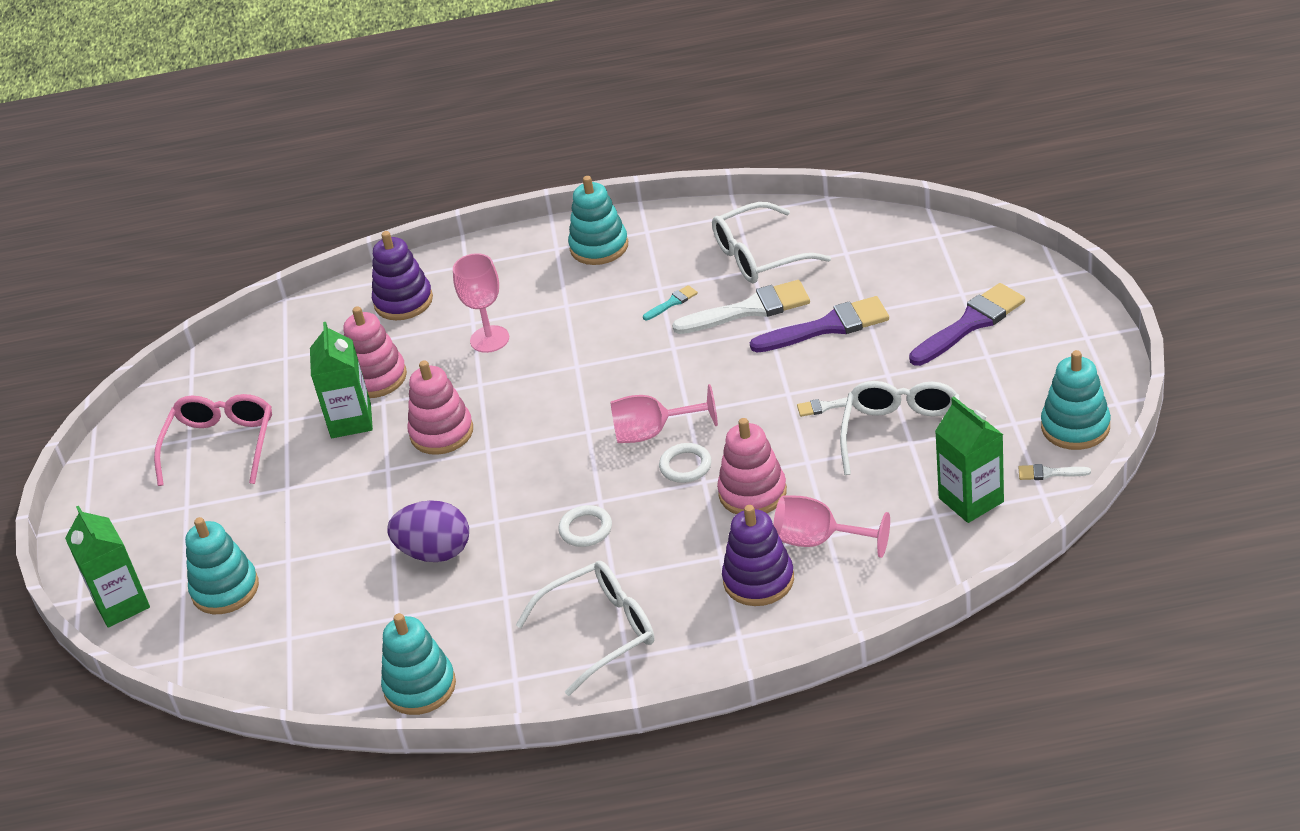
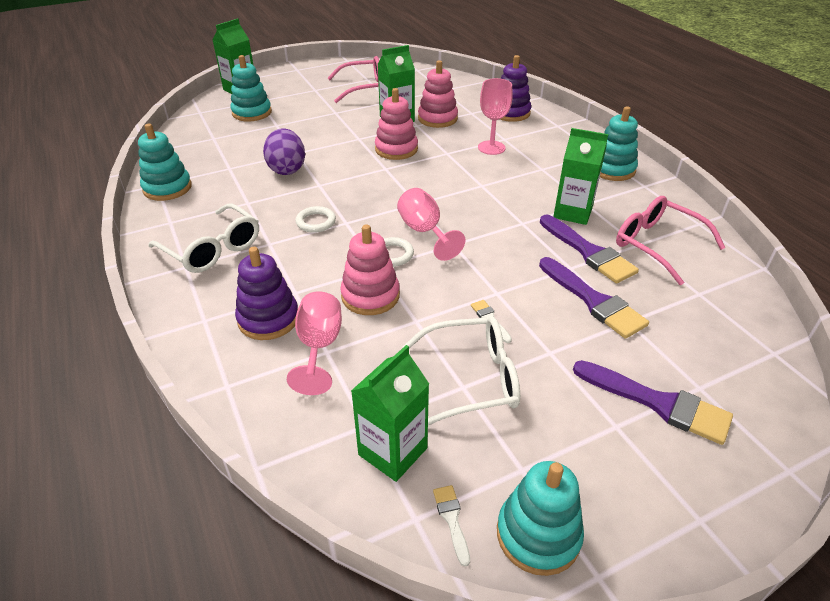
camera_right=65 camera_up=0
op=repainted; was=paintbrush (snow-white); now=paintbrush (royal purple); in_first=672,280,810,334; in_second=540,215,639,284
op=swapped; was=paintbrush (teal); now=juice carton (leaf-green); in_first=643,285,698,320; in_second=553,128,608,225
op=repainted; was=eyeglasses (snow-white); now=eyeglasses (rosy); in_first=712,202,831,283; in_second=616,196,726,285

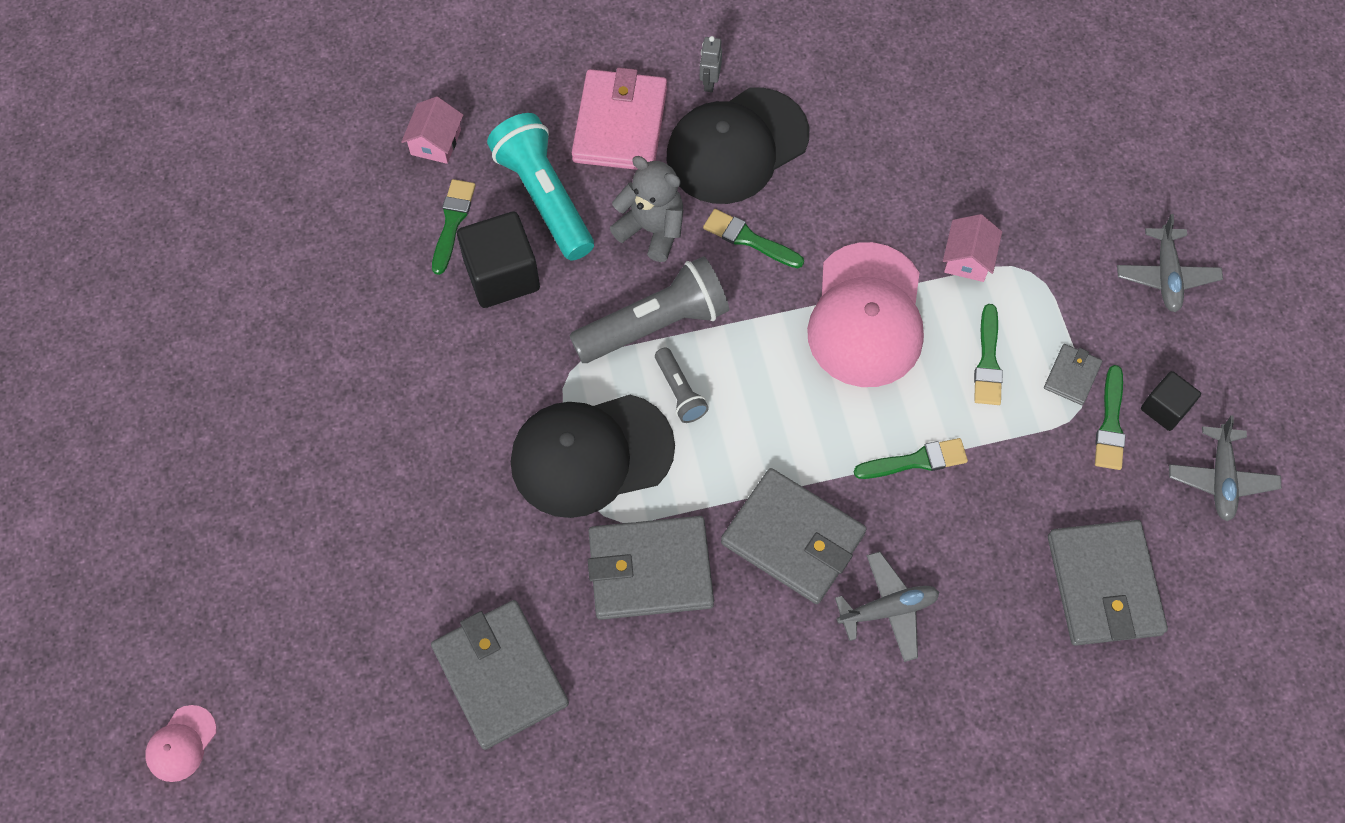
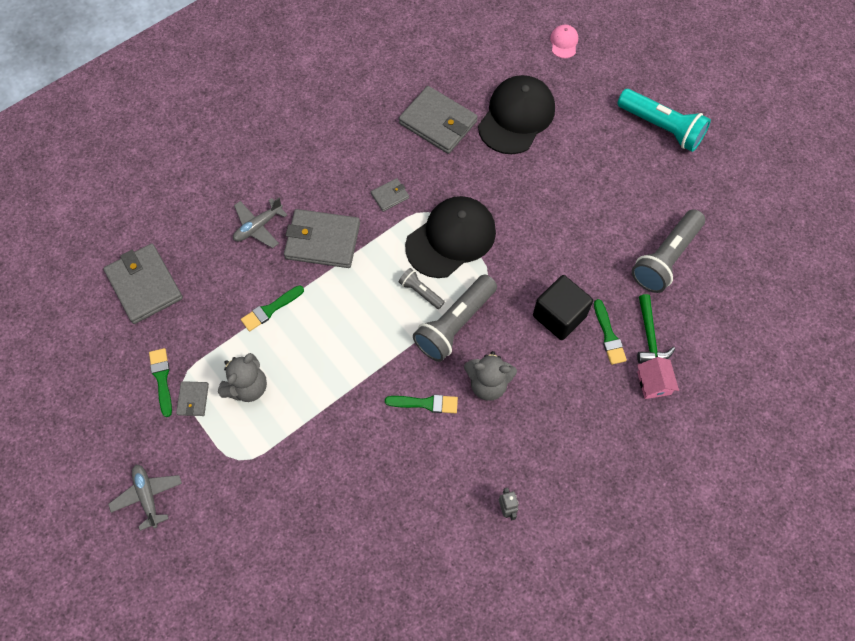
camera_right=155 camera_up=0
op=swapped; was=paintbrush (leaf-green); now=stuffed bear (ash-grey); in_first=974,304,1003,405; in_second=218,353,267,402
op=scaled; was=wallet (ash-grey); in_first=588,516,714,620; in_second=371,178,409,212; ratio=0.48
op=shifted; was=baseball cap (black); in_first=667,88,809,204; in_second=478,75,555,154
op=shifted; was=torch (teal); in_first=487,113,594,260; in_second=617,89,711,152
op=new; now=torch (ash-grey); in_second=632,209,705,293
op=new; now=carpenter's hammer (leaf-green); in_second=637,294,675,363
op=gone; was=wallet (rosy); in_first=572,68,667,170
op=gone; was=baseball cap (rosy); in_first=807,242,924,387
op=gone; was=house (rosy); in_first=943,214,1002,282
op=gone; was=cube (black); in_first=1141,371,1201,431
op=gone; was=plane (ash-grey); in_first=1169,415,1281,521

...

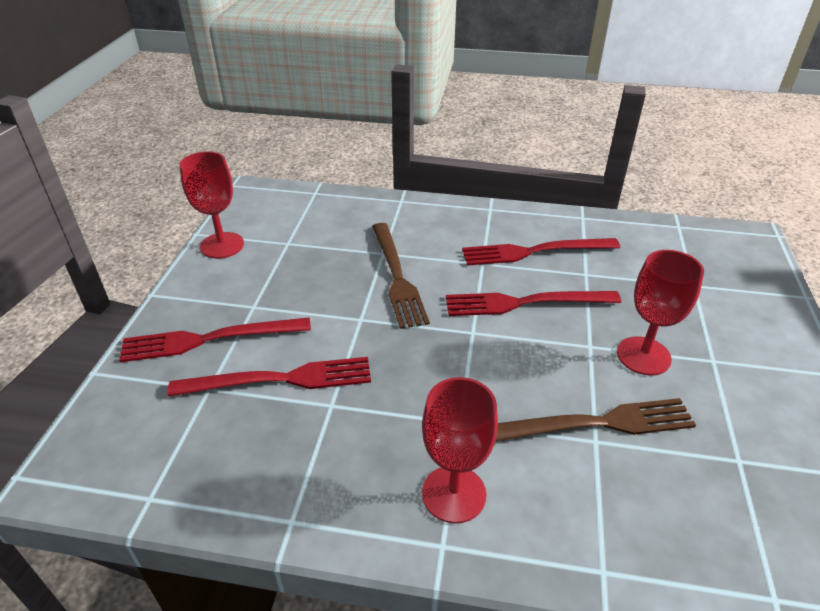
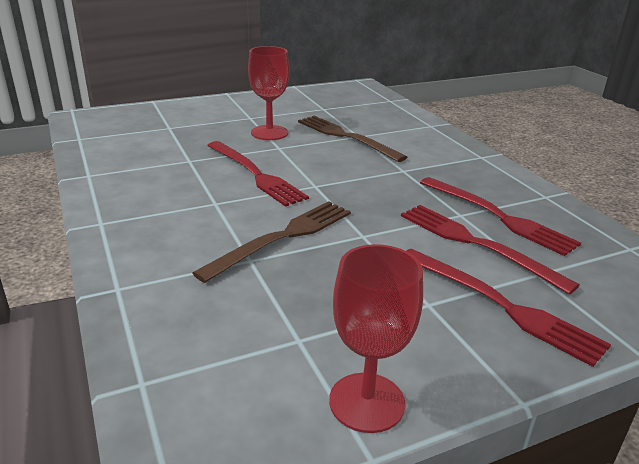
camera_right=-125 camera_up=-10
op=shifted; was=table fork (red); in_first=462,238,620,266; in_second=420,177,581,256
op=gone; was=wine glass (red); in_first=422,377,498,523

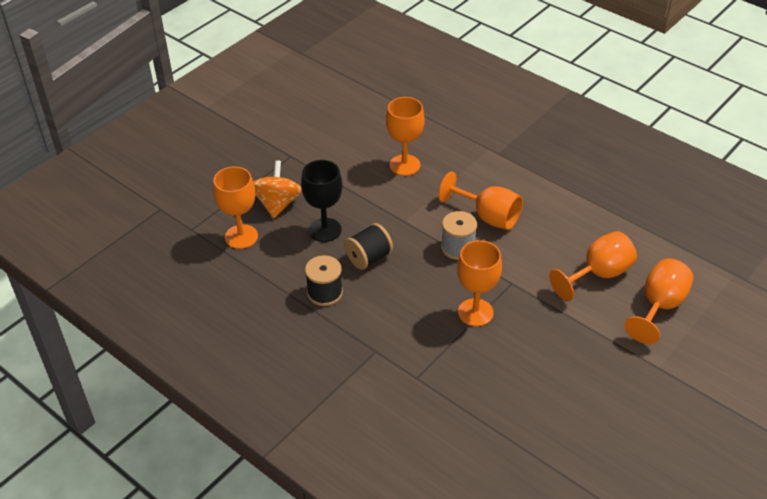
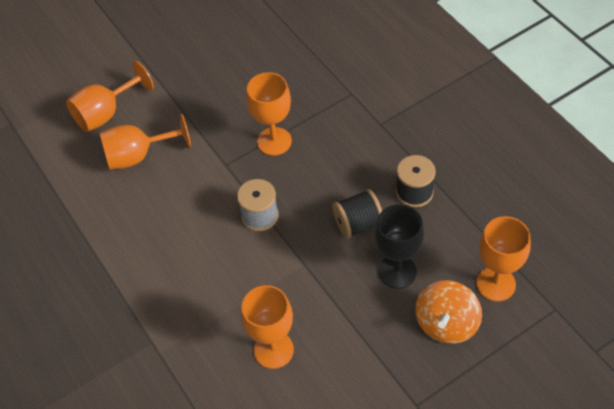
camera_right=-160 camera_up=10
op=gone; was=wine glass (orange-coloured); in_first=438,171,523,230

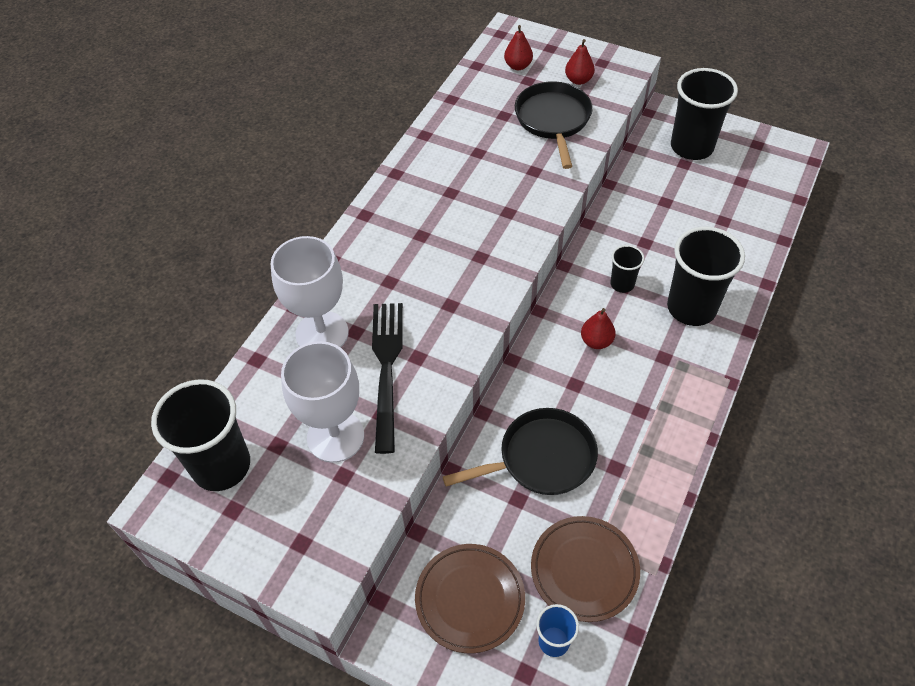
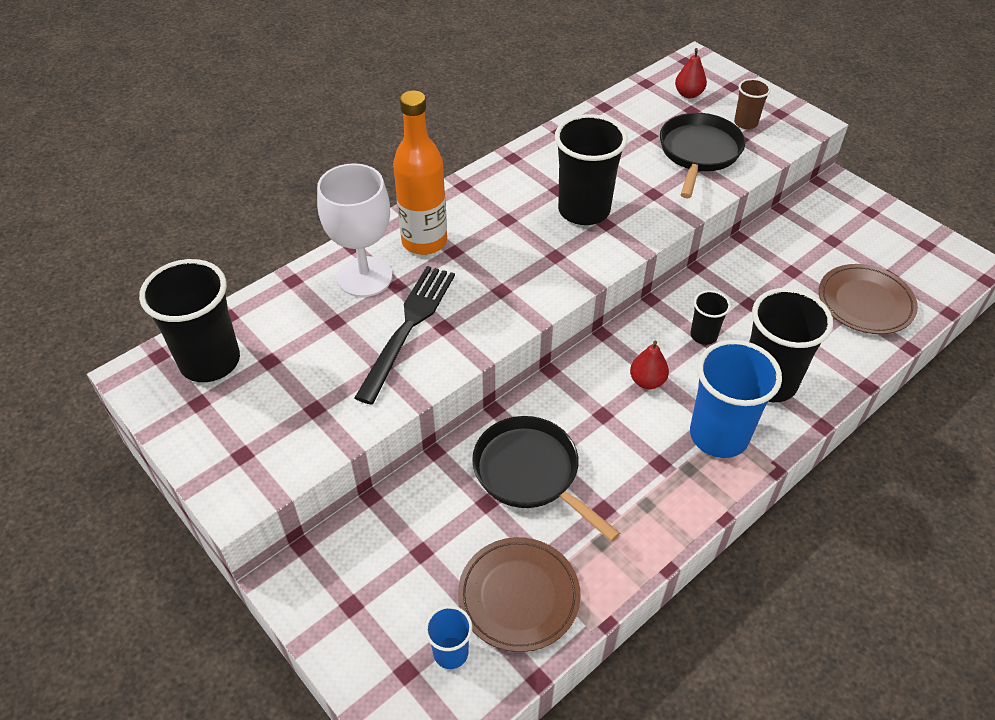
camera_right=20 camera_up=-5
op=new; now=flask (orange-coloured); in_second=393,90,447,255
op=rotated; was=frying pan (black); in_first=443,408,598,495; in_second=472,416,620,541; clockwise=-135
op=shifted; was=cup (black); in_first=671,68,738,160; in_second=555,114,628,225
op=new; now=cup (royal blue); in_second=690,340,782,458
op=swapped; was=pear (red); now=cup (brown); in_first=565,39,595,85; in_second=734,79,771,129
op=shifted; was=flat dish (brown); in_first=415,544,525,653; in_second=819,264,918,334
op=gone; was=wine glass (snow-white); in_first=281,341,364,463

---

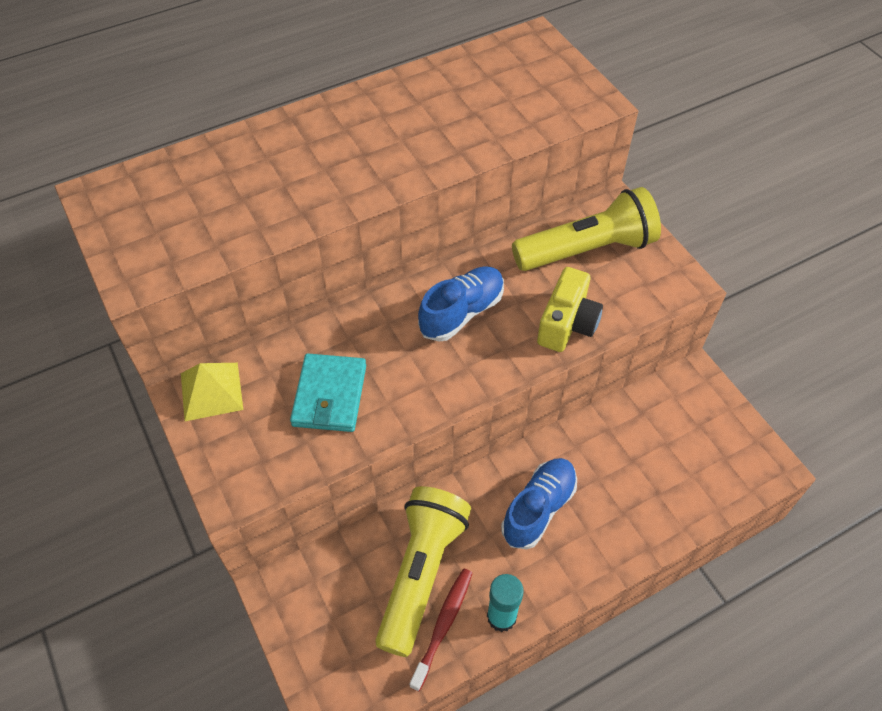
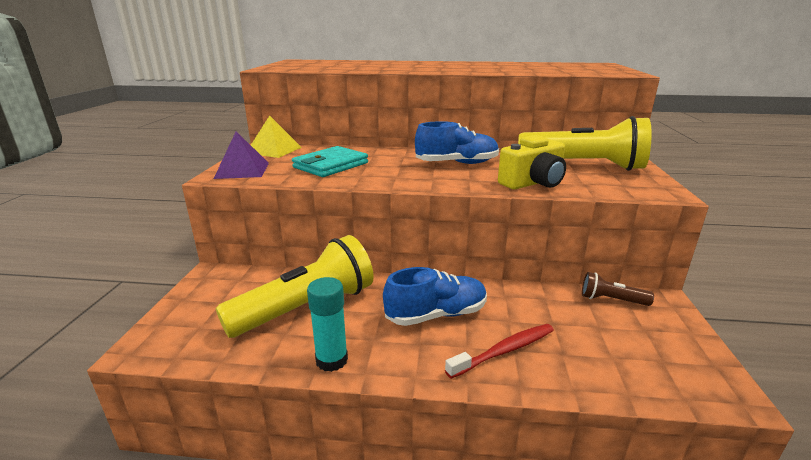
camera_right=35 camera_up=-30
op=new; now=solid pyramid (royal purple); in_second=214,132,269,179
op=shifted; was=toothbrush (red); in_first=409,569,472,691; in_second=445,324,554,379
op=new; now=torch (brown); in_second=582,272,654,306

> REQUIRED ACTION:
Given the records above, reproduce precisely and only the lines between the line holding "camera_right=65 camera_up=0" and the line holding "op=swapped; was=paintbrush (teal);", inclusive.

> ANSWER BOX:
camera_right=65 camera_up=0
op=repainted; was=paintbrush (snow-white); now=paintbrush (royal purple); in_first=672,280,810,334; in_second=540,215,639,284
op=swapped; was=paintbrush (teal); now=juice carton (leaf-green); in_first=643,285,698,320; in_second=553,128,608,225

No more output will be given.